* **TASK GOAL**: Starting at the line that contains "D10: diode (A" and ending at the line that contains "R2: 3.3k (RESET, VA) -> 3.3k (GND, RESET)", the lines below are to be given again exactly, with nothing added.

* **SUPPLIED DATA**:
────

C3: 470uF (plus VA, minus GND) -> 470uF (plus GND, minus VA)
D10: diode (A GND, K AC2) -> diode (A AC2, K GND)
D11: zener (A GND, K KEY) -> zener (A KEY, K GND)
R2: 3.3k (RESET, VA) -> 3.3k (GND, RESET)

────

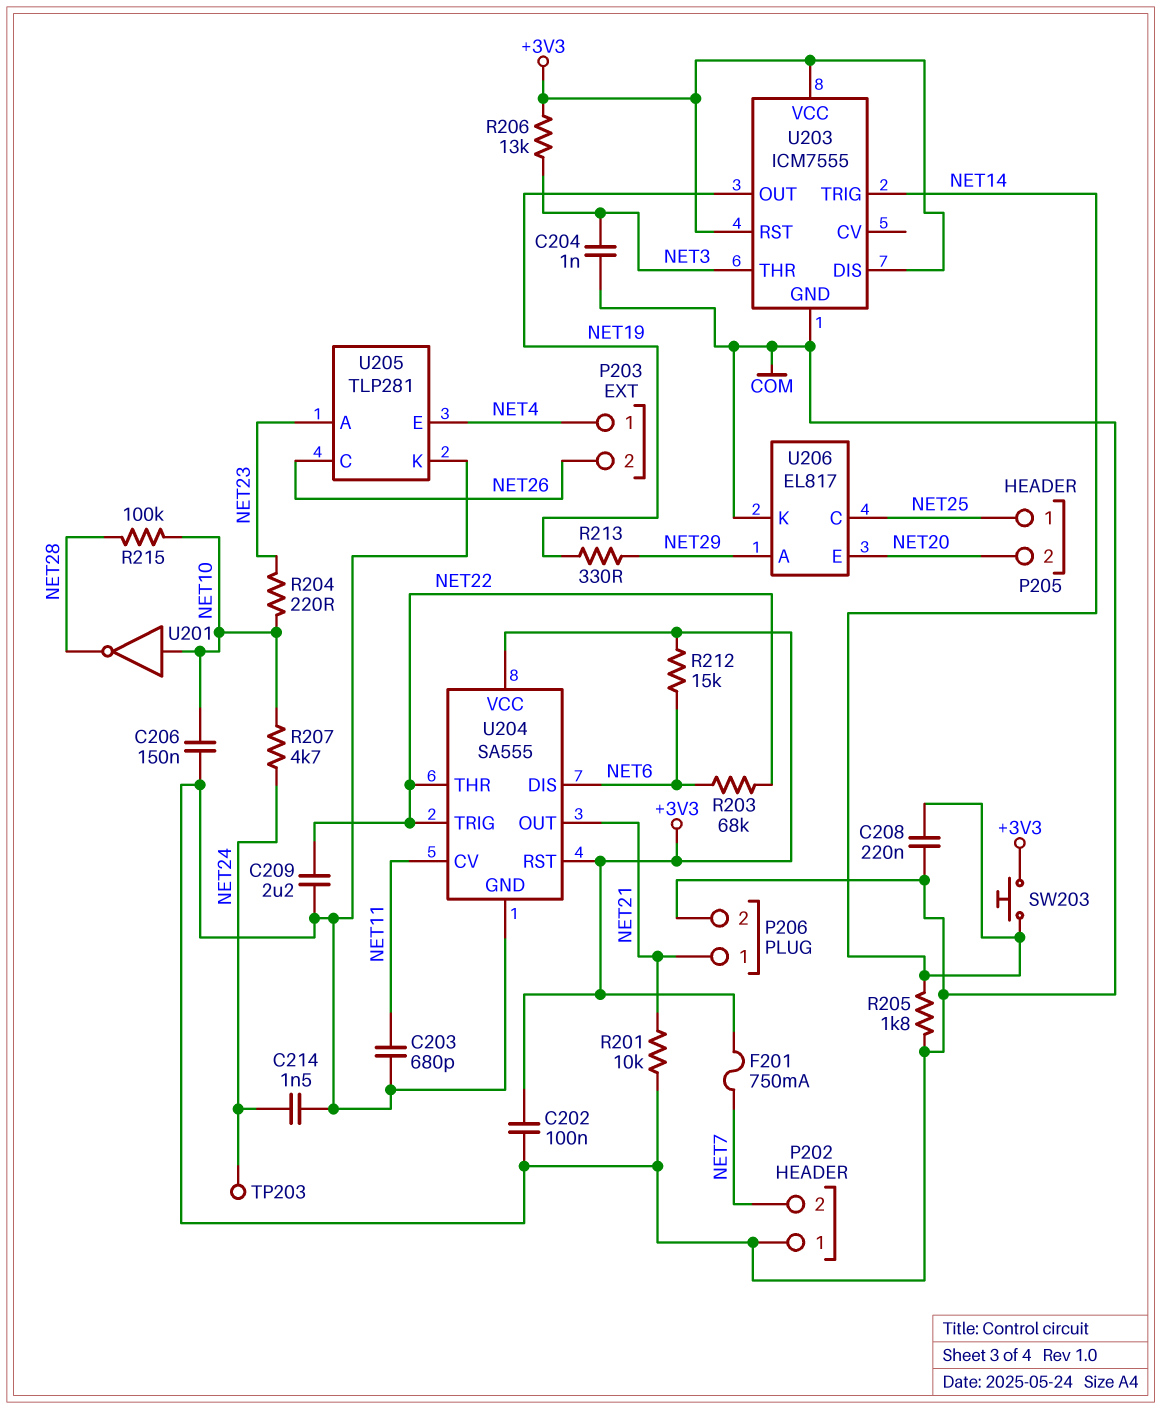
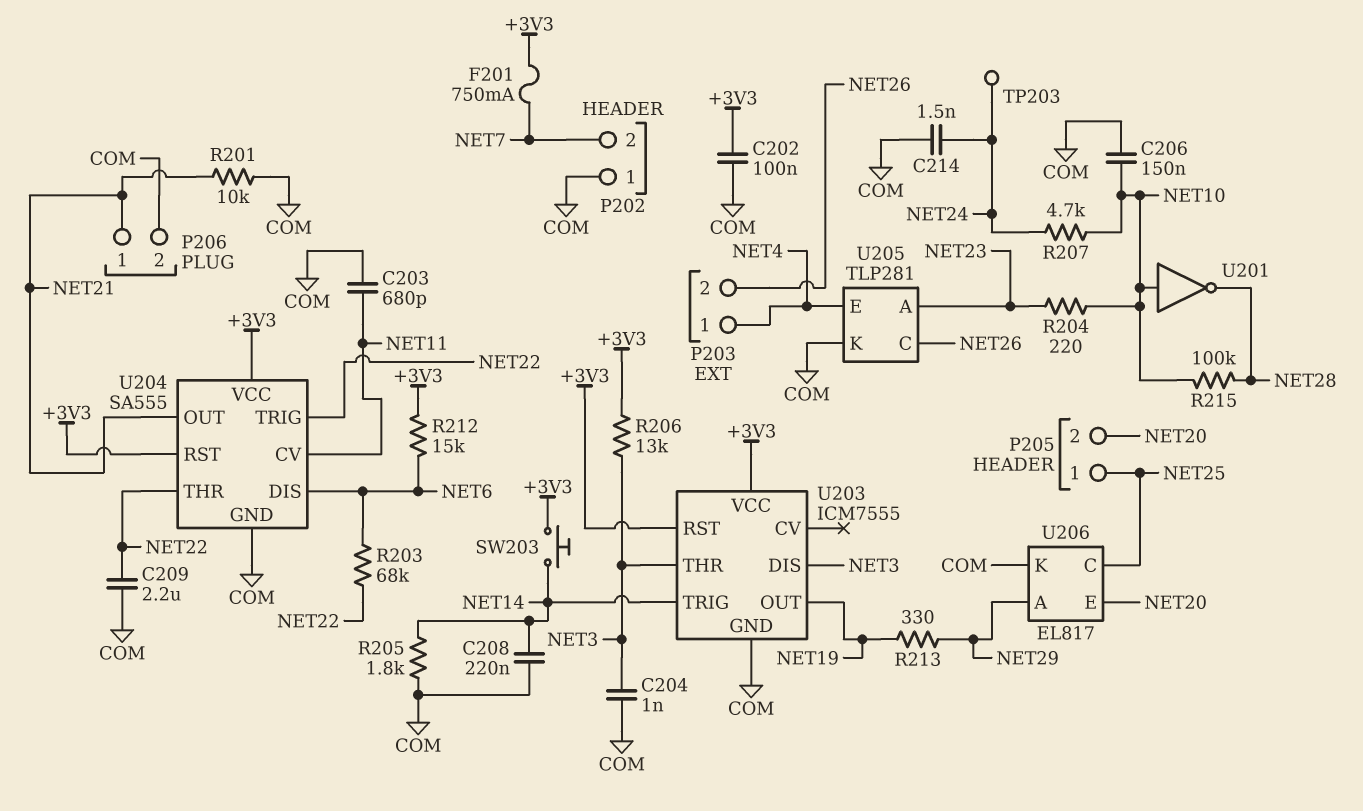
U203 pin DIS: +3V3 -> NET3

────

* **ANSWER TO THE PROBLEM**:
D10: diode (A GND, K AC2) -> diode (A AC2, K GND)
D11: zener (A GND, K KEY) -> zener (A KEY, K GND)
R2: 3.3k (RESET, VA) -> 3.3k (GND, RESET)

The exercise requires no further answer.